WORK REQUEST: Examine the data line by line and report how many lines include the word "zener", with no additional output.

MATERIALS PROVIDED:
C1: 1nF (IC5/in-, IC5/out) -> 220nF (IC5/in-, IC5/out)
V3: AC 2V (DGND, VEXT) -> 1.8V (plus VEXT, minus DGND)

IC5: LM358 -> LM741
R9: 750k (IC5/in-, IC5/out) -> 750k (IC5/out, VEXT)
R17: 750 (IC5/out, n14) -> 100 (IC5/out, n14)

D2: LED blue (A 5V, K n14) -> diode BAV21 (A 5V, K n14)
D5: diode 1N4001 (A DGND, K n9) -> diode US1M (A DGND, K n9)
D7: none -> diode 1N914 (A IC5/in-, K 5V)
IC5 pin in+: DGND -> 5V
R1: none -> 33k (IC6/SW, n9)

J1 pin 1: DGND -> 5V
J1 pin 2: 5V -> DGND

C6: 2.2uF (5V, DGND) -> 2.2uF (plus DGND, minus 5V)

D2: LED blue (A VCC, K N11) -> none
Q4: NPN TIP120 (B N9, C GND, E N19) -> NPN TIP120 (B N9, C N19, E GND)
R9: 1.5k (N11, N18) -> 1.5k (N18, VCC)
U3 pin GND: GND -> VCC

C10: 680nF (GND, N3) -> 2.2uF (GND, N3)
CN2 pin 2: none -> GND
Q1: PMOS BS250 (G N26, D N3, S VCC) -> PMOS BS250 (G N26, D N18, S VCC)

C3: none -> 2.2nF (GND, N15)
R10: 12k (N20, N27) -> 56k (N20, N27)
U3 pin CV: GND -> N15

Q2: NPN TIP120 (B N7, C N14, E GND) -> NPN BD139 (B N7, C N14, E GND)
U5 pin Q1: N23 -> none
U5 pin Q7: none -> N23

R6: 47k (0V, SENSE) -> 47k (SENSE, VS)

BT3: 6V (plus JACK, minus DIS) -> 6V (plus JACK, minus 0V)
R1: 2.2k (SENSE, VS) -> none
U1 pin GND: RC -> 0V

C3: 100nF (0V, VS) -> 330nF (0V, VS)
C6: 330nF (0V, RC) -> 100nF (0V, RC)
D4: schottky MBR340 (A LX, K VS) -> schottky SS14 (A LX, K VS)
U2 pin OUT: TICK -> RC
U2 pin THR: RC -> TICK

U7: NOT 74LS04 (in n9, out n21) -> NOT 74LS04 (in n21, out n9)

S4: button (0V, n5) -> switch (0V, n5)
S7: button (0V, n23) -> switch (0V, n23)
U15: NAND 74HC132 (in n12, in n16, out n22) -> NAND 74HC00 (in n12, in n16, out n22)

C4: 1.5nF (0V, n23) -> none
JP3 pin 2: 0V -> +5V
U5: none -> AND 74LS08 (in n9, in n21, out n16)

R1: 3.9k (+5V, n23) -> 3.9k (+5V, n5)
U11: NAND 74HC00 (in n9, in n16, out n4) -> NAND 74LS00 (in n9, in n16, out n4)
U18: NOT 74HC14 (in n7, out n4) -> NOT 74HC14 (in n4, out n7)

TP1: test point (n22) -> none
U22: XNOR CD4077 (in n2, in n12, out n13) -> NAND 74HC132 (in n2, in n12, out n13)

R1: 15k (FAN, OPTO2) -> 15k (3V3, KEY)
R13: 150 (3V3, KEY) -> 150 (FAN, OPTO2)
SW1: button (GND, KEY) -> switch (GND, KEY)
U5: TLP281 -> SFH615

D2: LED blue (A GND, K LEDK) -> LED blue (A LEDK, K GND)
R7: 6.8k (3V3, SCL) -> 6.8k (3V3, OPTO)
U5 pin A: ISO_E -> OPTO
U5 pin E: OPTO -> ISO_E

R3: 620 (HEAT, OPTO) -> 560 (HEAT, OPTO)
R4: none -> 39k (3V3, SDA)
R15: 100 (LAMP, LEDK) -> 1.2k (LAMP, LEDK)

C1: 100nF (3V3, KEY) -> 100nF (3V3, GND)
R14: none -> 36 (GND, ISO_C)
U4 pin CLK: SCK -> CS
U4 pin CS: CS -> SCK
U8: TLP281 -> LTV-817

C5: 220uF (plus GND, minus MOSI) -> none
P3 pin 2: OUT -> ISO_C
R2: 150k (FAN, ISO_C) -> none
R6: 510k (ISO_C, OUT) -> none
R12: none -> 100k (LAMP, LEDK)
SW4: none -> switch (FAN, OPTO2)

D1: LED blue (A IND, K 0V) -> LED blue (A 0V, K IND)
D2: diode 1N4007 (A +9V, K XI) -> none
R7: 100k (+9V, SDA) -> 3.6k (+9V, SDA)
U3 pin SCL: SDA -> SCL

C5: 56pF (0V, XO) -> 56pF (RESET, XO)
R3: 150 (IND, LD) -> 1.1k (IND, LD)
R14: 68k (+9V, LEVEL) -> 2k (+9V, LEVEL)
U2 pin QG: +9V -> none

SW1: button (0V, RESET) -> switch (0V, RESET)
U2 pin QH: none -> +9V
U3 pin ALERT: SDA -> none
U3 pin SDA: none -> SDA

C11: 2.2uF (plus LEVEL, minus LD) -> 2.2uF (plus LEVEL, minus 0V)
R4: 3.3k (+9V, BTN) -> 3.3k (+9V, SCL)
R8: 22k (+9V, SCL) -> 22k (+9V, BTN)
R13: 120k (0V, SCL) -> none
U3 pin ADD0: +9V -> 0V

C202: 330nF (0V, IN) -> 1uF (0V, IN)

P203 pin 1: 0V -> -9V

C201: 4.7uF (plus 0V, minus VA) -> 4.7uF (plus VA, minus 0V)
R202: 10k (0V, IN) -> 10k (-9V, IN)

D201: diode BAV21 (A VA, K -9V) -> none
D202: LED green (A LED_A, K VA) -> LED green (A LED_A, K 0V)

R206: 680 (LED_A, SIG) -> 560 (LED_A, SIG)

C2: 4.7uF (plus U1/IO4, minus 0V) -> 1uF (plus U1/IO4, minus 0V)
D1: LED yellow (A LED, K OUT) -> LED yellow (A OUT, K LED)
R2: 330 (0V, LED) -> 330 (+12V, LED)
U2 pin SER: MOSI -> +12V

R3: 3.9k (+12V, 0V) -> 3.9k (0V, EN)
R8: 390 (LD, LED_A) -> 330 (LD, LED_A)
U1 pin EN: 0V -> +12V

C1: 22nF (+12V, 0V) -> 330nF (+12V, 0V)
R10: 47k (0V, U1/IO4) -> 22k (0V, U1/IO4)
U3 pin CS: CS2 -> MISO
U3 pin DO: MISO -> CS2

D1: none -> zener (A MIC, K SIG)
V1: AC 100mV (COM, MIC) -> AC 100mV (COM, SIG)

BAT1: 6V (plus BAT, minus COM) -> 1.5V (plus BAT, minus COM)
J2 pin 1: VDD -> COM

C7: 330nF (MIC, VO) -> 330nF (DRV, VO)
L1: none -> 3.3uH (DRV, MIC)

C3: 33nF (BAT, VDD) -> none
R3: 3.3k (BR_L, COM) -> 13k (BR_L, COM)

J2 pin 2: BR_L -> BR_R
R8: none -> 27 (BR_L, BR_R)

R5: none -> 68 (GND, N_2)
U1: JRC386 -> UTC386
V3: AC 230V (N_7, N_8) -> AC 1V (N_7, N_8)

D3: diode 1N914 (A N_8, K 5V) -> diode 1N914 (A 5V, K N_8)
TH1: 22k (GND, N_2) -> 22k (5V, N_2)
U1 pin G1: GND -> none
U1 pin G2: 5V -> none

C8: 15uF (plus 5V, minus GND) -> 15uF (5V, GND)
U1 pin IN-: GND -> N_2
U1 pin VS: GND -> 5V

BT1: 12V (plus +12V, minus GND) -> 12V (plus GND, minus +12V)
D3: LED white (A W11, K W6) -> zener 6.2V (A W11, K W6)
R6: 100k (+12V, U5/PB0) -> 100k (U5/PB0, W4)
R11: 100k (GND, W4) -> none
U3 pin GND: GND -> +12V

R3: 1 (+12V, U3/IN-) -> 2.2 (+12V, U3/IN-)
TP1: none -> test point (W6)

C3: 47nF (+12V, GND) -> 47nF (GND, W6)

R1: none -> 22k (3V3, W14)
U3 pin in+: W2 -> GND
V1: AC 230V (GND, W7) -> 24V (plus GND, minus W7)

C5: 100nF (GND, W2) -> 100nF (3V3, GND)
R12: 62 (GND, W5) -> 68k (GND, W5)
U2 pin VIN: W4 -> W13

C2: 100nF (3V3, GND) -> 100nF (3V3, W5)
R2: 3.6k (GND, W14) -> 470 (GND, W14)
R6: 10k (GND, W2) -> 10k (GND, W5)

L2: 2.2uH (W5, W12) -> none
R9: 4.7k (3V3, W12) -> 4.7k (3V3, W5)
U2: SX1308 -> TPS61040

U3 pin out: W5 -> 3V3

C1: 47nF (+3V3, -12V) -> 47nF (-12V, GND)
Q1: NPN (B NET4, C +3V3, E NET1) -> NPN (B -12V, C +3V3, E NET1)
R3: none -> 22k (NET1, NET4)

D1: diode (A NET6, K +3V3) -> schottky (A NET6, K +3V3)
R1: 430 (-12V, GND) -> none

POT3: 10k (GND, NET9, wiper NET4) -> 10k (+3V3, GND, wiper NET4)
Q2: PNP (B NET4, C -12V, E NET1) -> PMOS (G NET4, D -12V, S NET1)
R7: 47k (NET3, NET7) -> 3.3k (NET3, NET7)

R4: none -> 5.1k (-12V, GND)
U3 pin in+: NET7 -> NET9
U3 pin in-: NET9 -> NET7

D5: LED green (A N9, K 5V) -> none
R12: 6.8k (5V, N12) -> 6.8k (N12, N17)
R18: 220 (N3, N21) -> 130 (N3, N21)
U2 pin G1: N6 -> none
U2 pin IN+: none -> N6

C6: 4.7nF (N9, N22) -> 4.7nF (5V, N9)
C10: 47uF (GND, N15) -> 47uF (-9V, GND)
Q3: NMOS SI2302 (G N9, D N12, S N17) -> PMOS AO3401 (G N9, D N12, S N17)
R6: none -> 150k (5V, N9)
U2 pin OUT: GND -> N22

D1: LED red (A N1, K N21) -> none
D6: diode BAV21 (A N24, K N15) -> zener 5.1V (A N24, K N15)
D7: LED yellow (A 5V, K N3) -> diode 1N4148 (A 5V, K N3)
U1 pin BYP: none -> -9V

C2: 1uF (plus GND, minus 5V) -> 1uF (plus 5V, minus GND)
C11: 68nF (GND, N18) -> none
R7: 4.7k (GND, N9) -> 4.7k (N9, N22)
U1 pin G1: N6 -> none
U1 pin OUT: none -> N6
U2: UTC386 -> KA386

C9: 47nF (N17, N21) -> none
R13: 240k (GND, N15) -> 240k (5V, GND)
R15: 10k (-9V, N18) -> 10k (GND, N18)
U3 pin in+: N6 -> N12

SOLVED PROBLEM: 3